-- SUPPLIED MATERIAL --
____

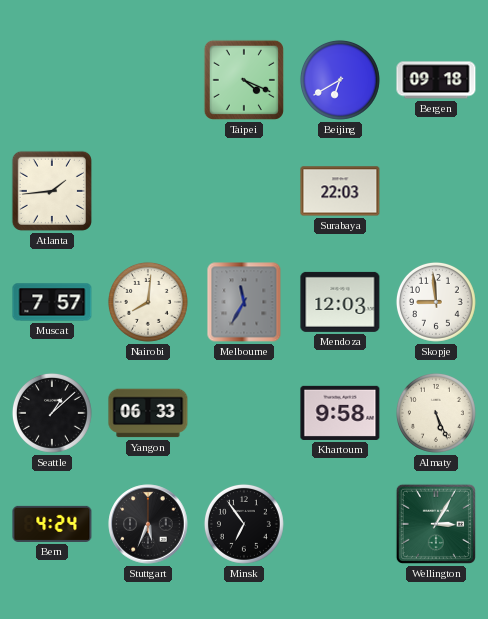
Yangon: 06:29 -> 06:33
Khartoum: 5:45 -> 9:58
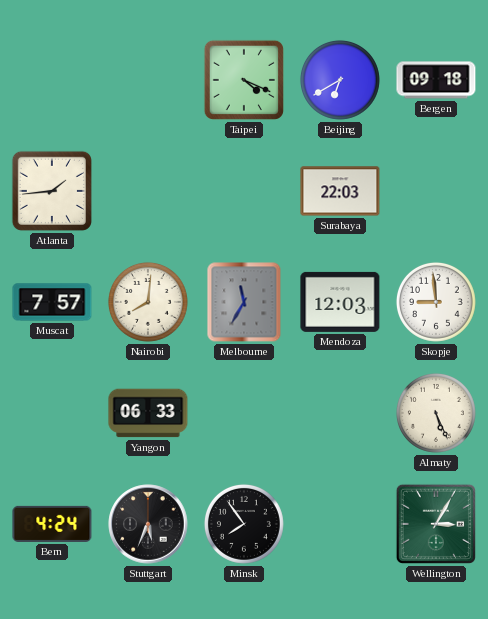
Seattle: 1:08 -> none
Khartoum: 9:58 -> none
Minsk: 6:54 -> 7:54
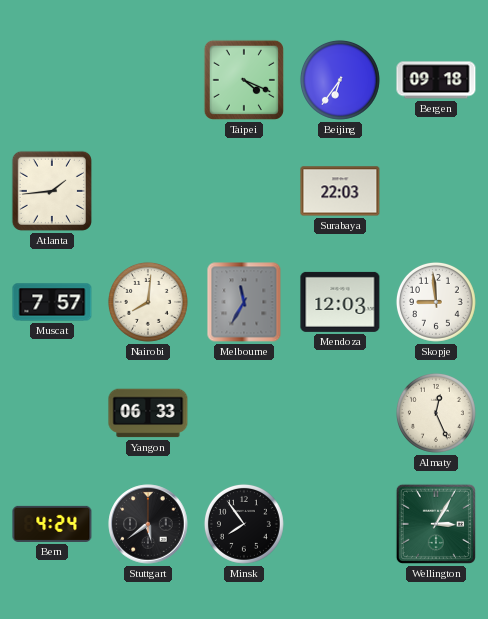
Beijing: 6:40 -> 6:36
Almaty: 5:26 -> 12:26
Stuttgart: 5:34 -> 5:39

____

-- WORK REQUIRED --
Reproduce verbatim every clock-change line from all three entries, omitting the pictures.

-- OUTPUT FOR THIS TASK --
Yangon: 06:29 -> 06:33
Khartoum: 5:45 -> 9:58
Seattle: 1:08 -> none
Khartoum: 9:58 -> none
Minsk: 6:54 -> 7:54
Beijing: 6:40 -> 6:36
Almaty: 5:26 -> 12:26
Stuttgart: 5:34 -> 5:39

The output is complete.